== Exercise ==
Look for the word "spray". Copy every line of the listing where it occurs.

== Data section ==

******

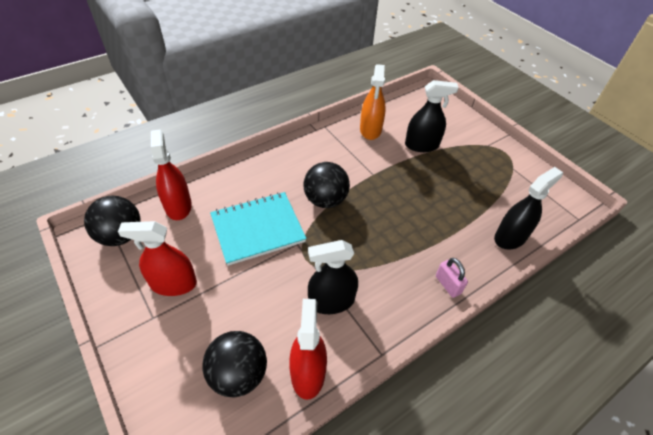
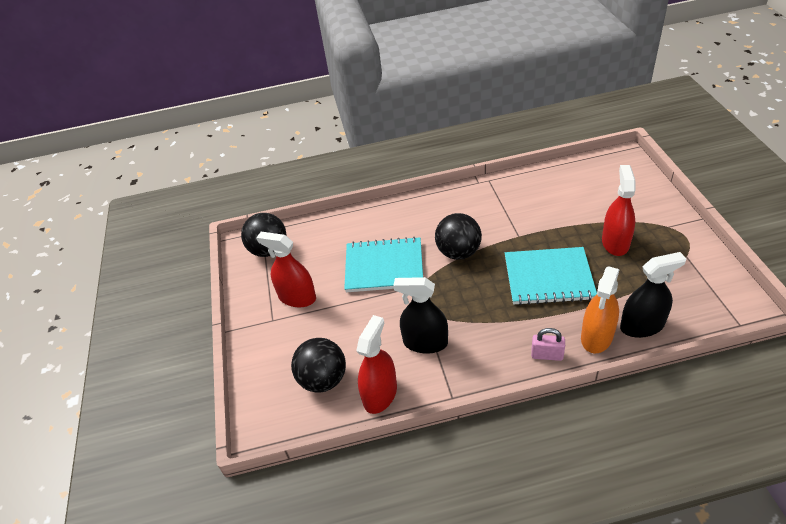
camera: 30 degrees right, 5 degrees down
(178, 206) = (323, 234): red spray bottle -> red spray bottle (615, 242)
(370, 130) = (537, 190): orange spray bottle -> orange spray bottle (597, 336)
(416, 209) = (548, 278): none -> turquoise notebook
(421, 145) = (587, 215): black spray bottle -> none
(448, 285) = (547, 355): pink padlock -> pink padlock turned 75 degrees counterclockwise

******

== Answer box ==
(178, 206) = (323, 234): red spray bottle -> red spray bottle (615, 242)
(370, 130) = (537, 190): orange spray bottle -> orange spray bottle (597, 336)
(421, 145) = (587, 215): black spray bottle -> none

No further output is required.